[RAW DATA Boundary: Start]

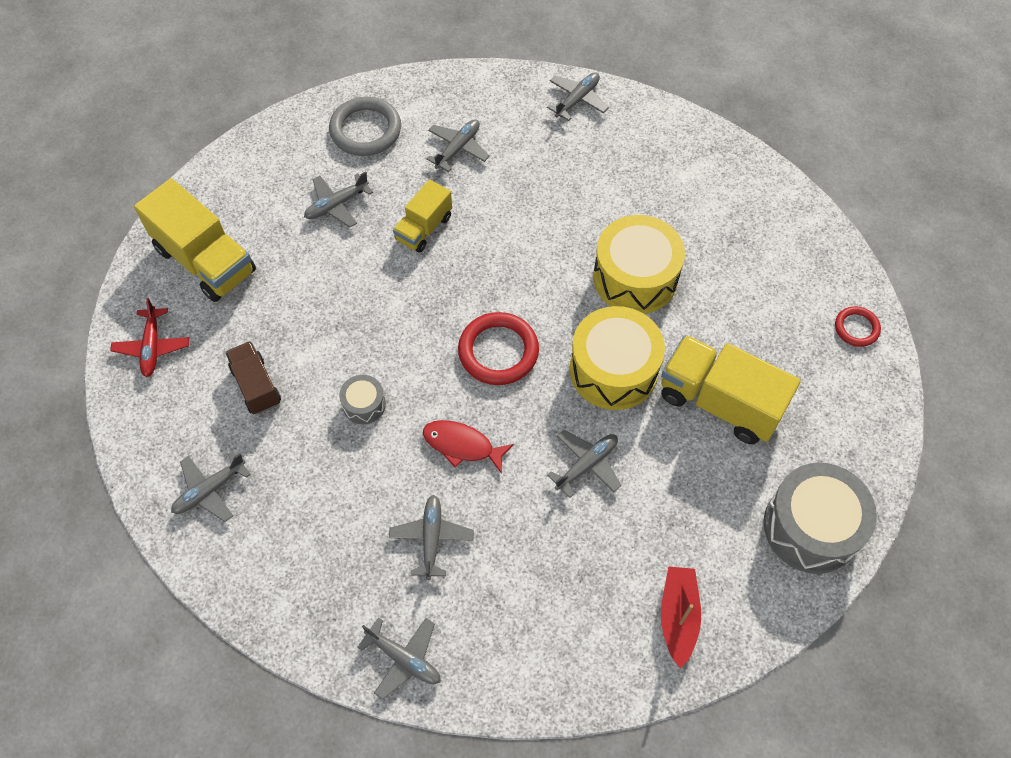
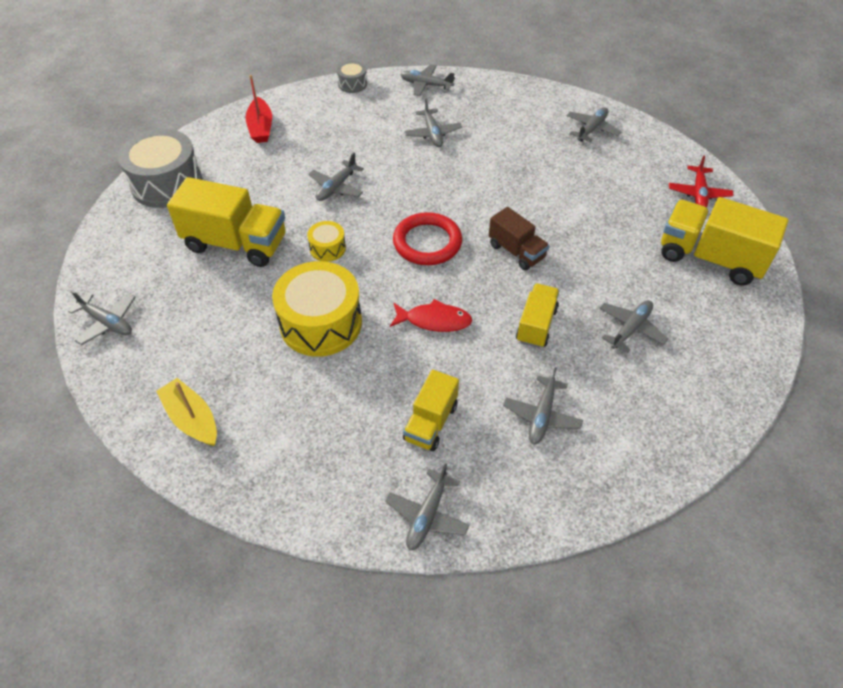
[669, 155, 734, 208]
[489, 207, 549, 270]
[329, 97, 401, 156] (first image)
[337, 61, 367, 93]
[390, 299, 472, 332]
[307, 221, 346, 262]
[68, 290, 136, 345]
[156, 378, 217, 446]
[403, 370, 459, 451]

[RAW DATA Boundary: End]

*WHAT TO WORK ON:* A faithful copy of all the data above, without its pictures, is the expected result.

*YOUR SOLUTION:*
[669, 155, 734, 208]
[489, 207, 549, 270]
[329, 97, 401, 156] (first image)
[337, 61, 367, 93]
[390, 299, 472, 332]
[307, 221, 346, 262]
[68, 290, 136, 345]
[156, 378, 217, 446]
[403, 370, 459, 451]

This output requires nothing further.